- WHAT IS NEEDED
Word for word, restate the lines that run from the line containing "(517, 631) = (696, 581): none" to the last line of the records below.

- GIVEN RECORDS
+++
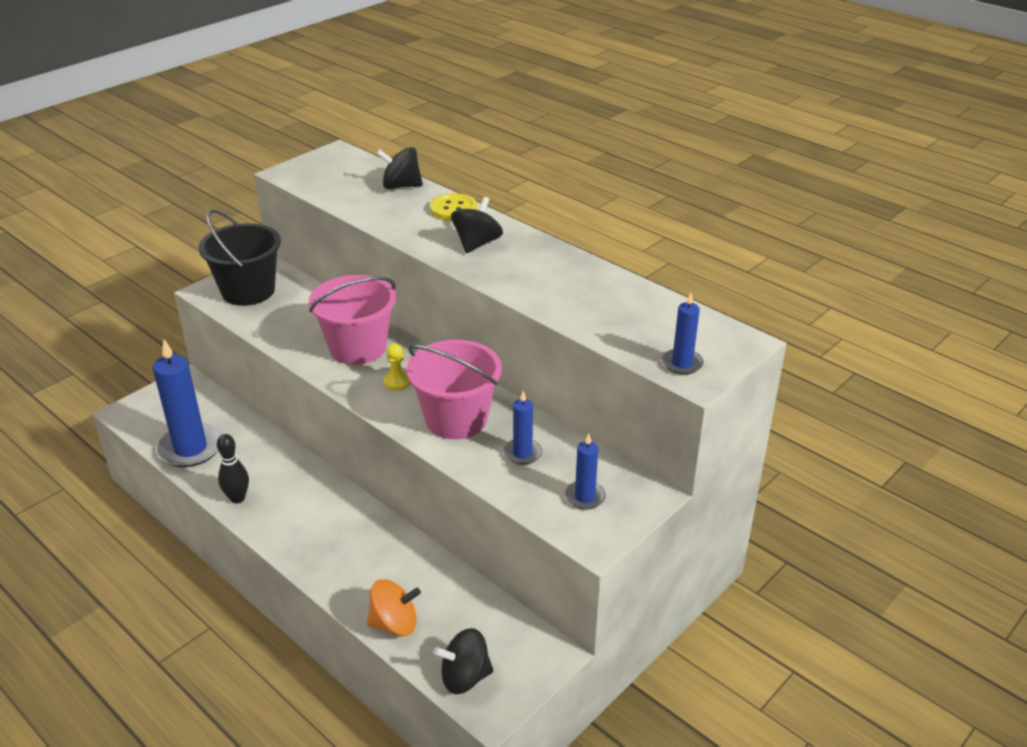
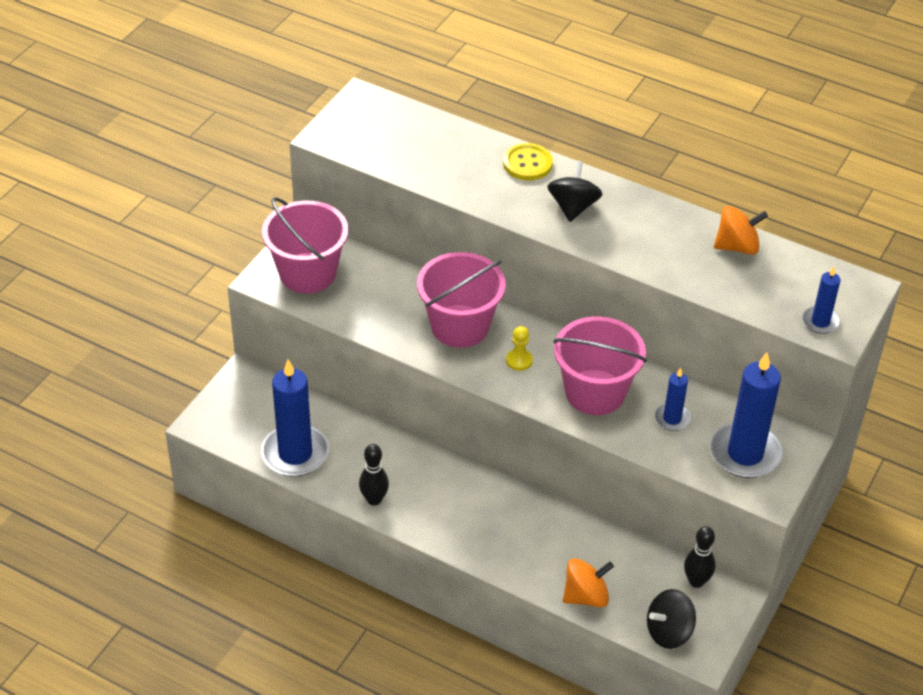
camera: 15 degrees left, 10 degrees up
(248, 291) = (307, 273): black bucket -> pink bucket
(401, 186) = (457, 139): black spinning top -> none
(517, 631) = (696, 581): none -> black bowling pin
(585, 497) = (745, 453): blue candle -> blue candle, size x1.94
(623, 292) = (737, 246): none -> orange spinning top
+++
- EXERCISE RESPONSE
(517, 631) = (696, 581): none -> black bowling pin
(585, 497) = (745, 453): blue candle -> blue candle, size x1.94
(623, 292) = (737, 246): none -> orange spinning top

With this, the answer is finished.